» **Exercise instructions**: Here is a listing; restate all of it exactly.
* * * *
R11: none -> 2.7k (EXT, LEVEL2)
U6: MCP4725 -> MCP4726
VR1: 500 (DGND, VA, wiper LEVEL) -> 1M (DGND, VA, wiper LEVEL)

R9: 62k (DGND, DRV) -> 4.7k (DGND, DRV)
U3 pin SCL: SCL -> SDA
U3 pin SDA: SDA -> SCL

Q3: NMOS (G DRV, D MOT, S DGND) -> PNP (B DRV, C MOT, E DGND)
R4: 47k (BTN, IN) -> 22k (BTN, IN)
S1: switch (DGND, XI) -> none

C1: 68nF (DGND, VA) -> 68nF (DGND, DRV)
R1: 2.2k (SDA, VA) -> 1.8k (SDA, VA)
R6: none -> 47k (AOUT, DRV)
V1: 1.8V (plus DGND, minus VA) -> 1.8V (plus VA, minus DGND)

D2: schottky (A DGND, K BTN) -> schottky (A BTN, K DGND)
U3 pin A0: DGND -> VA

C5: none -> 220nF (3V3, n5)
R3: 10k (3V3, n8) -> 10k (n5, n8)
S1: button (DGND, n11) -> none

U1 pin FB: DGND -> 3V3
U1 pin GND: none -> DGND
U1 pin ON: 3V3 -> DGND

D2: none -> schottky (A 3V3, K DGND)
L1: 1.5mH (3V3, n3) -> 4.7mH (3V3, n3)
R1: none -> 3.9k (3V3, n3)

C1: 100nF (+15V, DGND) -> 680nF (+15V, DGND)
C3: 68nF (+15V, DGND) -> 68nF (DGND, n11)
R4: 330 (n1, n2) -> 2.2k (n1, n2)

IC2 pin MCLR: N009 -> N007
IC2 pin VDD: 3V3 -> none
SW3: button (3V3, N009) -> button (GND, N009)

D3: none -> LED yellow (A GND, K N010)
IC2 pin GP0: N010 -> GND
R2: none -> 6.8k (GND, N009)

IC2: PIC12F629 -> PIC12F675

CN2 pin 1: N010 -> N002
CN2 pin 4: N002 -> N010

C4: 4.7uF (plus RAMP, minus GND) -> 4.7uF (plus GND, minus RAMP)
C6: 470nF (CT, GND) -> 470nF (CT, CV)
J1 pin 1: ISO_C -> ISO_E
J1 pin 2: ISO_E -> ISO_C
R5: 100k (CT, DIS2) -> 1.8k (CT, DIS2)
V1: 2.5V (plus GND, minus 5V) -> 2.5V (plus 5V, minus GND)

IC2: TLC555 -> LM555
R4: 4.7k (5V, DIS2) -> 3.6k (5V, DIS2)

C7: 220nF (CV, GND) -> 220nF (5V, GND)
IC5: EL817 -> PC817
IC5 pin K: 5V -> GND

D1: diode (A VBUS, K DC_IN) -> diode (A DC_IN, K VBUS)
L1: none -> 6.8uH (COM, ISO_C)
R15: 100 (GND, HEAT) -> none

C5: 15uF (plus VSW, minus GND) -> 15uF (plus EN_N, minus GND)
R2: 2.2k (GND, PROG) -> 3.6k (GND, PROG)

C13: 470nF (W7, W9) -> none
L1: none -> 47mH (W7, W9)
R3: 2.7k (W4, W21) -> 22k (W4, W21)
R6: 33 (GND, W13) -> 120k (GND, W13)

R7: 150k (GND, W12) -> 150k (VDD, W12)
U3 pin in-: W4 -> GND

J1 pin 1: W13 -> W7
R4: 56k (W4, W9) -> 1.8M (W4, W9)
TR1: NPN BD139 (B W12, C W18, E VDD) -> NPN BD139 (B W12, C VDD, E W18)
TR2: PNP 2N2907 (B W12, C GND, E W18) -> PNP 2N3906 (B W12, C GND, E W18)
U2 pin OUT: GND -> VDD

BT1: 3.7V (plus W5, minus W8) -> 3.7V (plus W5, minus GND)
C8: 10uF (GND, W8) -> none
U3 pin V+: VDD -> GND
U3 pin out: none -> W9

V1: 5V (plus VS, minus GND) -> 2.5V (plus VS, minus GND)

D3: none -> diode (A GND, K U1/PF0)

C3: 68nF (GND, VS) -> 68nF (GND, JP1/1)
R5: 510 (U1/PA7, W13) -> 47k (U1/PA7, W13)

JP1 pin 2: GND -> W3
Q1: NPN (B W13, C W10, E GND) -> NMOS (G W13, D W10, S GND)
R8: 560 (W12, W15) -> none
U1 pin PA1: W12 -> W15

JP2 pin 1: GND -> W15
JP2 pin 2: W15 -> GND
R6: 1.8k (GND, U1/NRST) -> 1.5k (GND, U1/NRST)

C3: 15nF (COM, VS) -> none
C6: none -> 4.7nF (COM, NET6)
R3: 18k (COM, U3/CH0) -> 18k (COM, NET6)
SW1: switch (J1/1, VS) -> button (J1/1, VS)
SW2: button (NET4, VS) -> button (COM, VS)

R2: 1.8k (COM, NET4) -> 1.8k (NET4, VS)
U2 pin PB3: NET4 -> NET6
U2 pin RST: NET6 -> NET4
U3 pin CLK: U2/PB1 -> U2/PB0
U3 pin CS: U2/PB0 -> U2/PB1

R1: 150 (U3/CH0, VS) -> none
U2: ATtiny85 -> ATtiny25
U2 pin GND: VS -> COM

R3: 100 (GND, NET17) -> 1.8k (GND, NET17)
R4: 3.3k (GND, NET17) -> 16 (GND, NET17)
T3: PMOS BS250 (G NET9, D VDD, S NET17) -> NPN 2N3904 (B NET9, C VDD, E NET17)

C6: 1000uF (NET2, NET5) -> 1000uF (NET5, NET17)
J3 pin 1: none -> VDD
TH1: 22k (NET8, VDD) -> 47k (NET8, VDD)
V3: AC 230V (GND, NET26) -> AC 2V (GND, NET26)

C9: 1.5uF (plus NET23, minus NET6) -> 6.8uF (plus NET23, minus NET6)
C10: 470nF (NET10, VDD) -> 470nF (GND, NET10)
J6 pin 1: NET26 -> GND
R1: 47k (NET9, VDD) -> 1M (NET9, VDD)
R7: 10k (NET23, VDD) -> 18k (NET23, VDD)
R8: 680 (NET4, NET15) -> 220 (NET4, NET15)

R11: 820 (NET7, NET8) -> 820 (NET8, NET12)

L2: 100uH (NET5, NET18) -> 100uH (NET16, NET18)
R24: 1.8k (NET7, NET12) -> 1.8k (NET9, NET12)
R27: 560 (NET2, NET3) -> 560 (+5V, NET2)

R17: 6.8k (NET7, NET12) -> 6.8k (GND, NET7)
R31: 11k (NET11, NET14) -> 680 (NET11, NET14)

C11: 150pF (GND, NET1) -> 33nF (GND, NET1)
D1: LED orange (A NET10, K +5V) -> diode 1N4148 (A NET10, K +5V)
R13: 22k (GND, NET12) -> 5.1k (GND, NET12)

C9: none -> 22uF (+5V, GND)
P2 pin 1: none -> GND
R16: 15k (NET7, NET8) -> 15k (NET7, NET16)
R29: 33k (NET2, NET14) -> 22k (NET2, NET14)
* * * *
» **Answer box**:
R11: none -> 2.7k (EXT, LEVEL2)
U6: MCP4725 -> MCP4726
VR1: 500 (DGND, VA, wiper LEVEL) -> 1M (DGND, VA, wiper LEVEL)

R9: 62k (DGND, DRV) -> 4.7k (DGND, DRV)
U3 pin SCL: SCL -> SDA
U3 pin SDA: SDA -> SCL

Q3: NMOS (G DRV, D MOT, S DGND) -> PNP (B DRV, C MOT, E DGND)
R4: 47k (BTN, IN) -> 22k (BTN, IN)
S1: switch (DGND, XI) -> none

C1: 68nF (DGND, VA) -> 68nF (DGND, DRV)
R1: 2.2k (SDA, VA) -> 1.8k (SDA, VA)
R6: none -> 47k (AOUT, DRV)
V1: 1.8V (plus DGND, minus VA) -> 1.8V (plus VA, minus DGND)

D2: schottky (A DGND, K BTN) -> schottky (A BTN, K DGND)
U3 pin A0: DGND -> VA

C5: none -> 220nF (3V3, n5)
R3: 10k (3V3, n8) -> 10k (n5, n8)
S1: button (DGND, n11) -> none

U1 pin FB: DGND -> 3V3
U1 pin GND: none -> DGND
U1 pin ON: 3V3 -> DGND

D2: none -> schottky (A 3V3, K DGND)
L1: 1.5mH (3V3, n3) -> 4.7mH (3V3, n3)
R1: none -> 3.9k (3V3, n3)

C1: 100nF (+15V, DGND) -> 680nF (+15V, DGND)
C3: 68nF (+15V, DGND) -> 68nF (DGND, n11)
R4: 330 (n1, n2) -> 2.2k (n1, n2)

IC2 pin MCLR: N009 -> N007
IC2 pin VDD: 3V3 -> none
SW3: button (3V3, N009) -> button (GND, N009)

D3: none -> LED yellow (A GND, K N010)
IC2 pin GP0: N010 -> GND
R2: none -> 6.8k (GND, N009)

IC2: PIC12F629 -> PIC12F675

CN2 pin 1: N010 -> N002
CN2 pin 4: N002 -> N010

C4: 4.7uF (plus RAMP, minus GND) -> 4.7uF (plus GND, minus RAMP)
C6: 470nF (CT, GND) -> 470nF (CT, CV)
J1 pin 1: ISO_C -> ISO_E
J1 pin 2: ISO_E -> ISO_C
R5: 100k (CT, DIS2) -> 1.8k (CT, DIS2)
V1: 2.5V (plus GND, minus 5V) -> 2.5V (plus 5V, minus GND)

IC2: TLC555 -> LM555
R4: 4.7k (5V, DIS2) -> 3.6k (5V, DIS2)

C7: 220nF (CV, GND) -> 220nF (5V, GND)
IC5: EL817 -> PC817
IC5 pin K: 5V -> GND

D1: diode (A VBUS, K DC_IN) -> diode (A DC_IN, K VBUS)
L1: none -> 6.8uH (COM, ISO_C)
R15: 100 (GND, HEAT) -> none

C5: 15uF (plus VSW, minus GND) -> 15uF (plus EN_N, minus GND)
R2: 2.2k (GND, PROG) -> 3.6k (GND, PROG)

C13: 470nF (W7, W9) -> none
L1: none -> 47mH (W7, W9)
R3: 2.7k (W4, W21) -> 22k (W4, W21)
R6: 33 (GND, W13) -> 120k (GND, W13)

R7: 150k (GND, W12) -> 150k (VDD, W12)
U3 pin in-: W4 -> GND

J1 pin 1: W13 -> W7
R4: 56k (W4, W9) -> 1.8M (W4, W9)
TR1: NPN BD139 (B W12, C W18, E VDD) -> NPN BD139 (B W12, C VDD, E W18)
TR2: PNP 2N2907 (B W12, C GND, E W18) -> PNP 2N3906 (B W12, C GND, E W18)
U2 pin OUT: GND -> VDD

BT1: 3.7V (plus W5, minus W8) -> 3.7V (plus W5, minus GND)
C8: 10uF (GND, W8) -> none
U3 pin V+: VDD -> GND
U3 pin out: none -> W9

V1: 5V (plus VS, minus GND) -> 2.5V (plus VS, minus GND)

D3: none -> diode (A GND, K U1/PF0)

C3: 68nF (GND, VS) -> 68nF (GND, JP1/1)
R5: 510 (U1/PA7, W13) -> 47k (U1/PA7, W13)

JP1 pin 2: GND -> W3
Q1: NPN (B W13, C W10, E GND) -> NMOS (G W13, D W10, S GND)
R8: 560 (W12, W15) -> none
U1 pin PA1: W12 -> W15

JP2 pin 1: GND -> W15
JP2 pin 2: W15 -> GND
R6: 1.8k (GND, U1/NRST) -> 1.5k (GND, U1/NRST)

C3: 15nF (COM, VS) -> none
C6: none -> 4.7nF (COM, NET6)
R3: 18k (COM, U3/CH0) -> 18k (COM, NET6)
SW1: switch (J1/1, VS) -> button (J1/1, VS)
SW2: button (NET4, VS) -> button (COM, VS)

R2: 1.8k (COM, NET4) -> 1.8k (NET4, VS)
U2 pin PB3: NET4 -> NET6
U2 pin RST: NET6 -> NET4
U3 pin CLK: U2/PB1 -> U2/PB0
U3 pin CS: U2/PB0 -> U2/PB1

R1: 150 (U3/CH0, VS) -> none
U2: ATtiny85 -> ATtiny25
U2 pin GND: VS -> COM

R3: 100 (GND, NET17) -> 1.8k (GND, NET17)
R4: 3.3k (GND, NET17) -> 16 (GND, NET17)
T3: PMOS BS250 (G NET9, D VDD, S NET17) -> NPN 2N3904 (B NET9, C VDD, E NET17)

C6: 1000uF (NET2, NET5) -> 1000uF (NET5, NET17)
J3 pin 1: none -> VDD
TH1: 22k (NET8, VDD) -> 47k (NET8, VDD)
V3: AC 230V (GND, NET26) -> AC 2V (GND, NET26)

C9: 1.5uF (plus NET23, minus NET6) -> 6.8uF (plus NET23, minus NET6)
C10: 470nF (NET10, VDD) -> 470nF (GND, NET10)
J6 pin 1: NET26 -> GND
R1: 47k (NET9, VDD) -> 1M (NET9, VDD)
R7: 10k (NET23, VDD) -> 18k (NET23, VDD)
R8: 680 (NET4, NET15) -> 220 (NET4, NET15)

R11: 820 (NET7, NET8) -> 820 (NET8, NET12)

L2: 100uH (NET5, NET18) -> 100uH (NET16, NET18)
R24: 1.8k (NET7, NET12) -> 1.8k (NET9, NET12)
R27: 560 (NET2, NET3) -> 560 (+5V, NET2)

R17: 6.8k (NET7, NET12) -> 6.8k (GND, NET7)
R31: 11k (NET11, NET14) -> 680 (NET11, NET14)

C11: 150pF (GND, NET1) -> 33nF (GND, NET1)
D1: LED orange (A NET10, K +5V) -> diode 1N4148 (A NET10, K +5V)
R13: 22k (GND, NET12) -> 5.1k (GND, NET12)

C9: none -> 22uF (+5V, GND)
P2 pin 1: none -> GND
R16: 15k (NET7, NET8) -> 15k (NET7, NET16)
R29: 33k (NET2, NET14) -> 22k (NET2, NET14)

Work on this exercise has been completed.